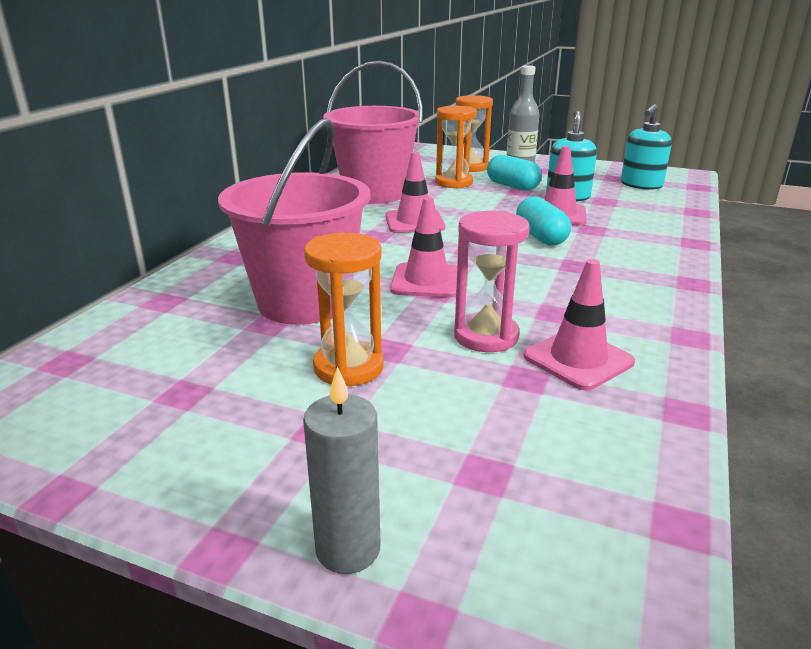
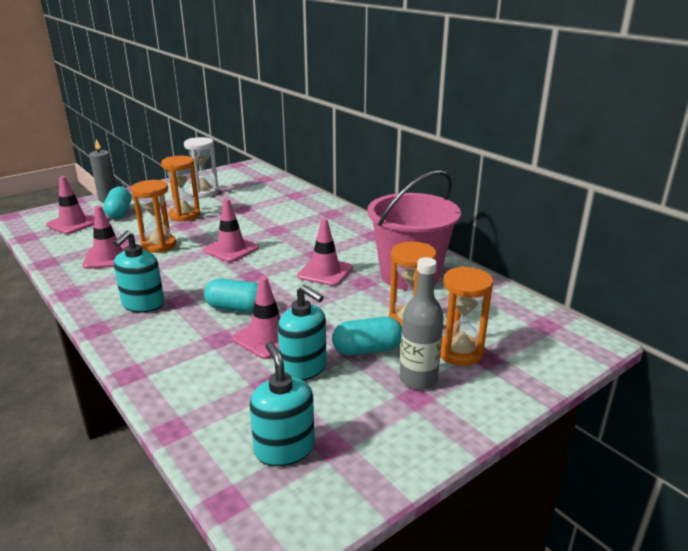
camera: 120 degrees right, 0 degrees up
(200, 401) = (204, 192): none -> white hourglass
(304, 302) = (252, 218): pink bucket -> none
(413, 462) = (119, 212): none -> turquoise capsule
(486, 336) = (159, 245): pink hourglass -> orange hourglass
(539, 498) = (73, 223): none -> pink traffic cone
(617, 280) = (143, 304): none -> turquoise soap dispenser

··········

- [Exercise]: All lines from the one with "(539, 498) = (73, 223): none" through the final line above are to be quoted exactly; quote no other line.

- [Output below]:
(539, 498) = (73, 223): none -> pink traffic cone
(617, 280) = (143, 304): none -> turquoise soap dispenser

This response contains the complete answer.